▶ [Exercise objective]
Treat the line containing "- téléphone (blanc) (776 355)" as the last one, and return every line exactly from the first line of the material below up to it.

▶ [Provided data]
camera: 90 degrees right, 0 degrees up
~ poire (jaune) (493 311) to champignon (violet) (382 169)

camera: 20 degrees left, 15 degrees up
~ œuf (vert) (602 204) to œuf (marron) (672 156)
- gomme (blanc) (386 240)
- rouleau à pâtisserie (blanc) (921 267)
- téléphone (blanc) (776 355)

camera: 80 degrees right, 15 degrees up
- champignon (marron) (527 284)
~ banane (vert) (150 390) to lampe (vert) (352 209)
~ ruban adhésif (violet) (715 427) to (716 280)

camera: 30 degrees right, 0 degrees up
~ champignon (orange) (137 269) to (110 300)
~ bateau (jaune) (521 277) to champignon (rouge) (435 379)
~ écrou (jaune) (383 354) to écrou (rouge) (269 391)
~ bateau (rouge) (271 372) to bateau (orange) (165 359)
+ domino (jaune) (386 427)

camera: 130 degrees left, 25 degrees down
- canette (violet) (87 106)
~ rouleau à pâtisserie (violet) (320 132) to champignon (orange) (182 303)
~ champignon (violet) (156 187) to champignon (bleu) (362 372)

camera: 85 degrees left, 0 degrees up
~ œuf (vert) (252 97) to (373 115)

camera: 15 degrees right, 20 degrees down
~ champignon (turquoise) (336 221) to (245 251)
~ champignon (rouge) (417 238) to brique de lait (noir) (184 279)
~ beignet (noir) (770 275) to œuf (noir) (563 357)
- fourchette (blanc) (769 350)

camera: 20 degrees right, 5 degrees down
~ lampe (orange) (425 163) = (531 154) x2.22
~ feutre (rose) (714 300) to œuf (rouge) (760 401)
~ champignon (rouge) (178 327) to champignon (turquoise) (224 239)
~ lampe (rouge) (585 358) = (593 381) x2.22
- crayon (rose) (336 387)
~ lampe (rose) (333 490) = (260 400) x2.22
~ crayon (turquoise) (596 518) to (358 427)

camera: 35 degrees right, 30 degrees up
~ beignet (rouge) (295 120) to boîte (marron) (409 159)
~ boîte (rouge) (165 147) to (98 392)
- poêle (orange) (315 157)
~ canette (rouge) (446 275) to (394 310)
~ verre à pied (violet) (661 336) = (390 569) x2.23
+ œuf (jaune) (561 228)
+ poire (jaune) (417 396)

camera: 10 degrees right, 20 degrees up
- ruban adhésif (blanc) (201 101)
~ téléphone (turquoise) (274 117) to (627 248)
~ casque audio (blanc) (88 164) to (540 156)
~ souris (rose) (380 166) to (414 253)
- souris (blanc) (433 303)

▶ [Answer for the task]
camera: 90 degrees right, 0 degrees up
~ poire (jaune) (493 311) to champignon (violet) (382 169)

camera: 20 degrees left, 15 degrees up
~ œuf (vert) (602 204) to œuf (marron) (672 156)
- gomme (blanc) (386 240)
- rouleau à pâtisserie (blanc) (921 267)
- téléphone (blanc) (776 355)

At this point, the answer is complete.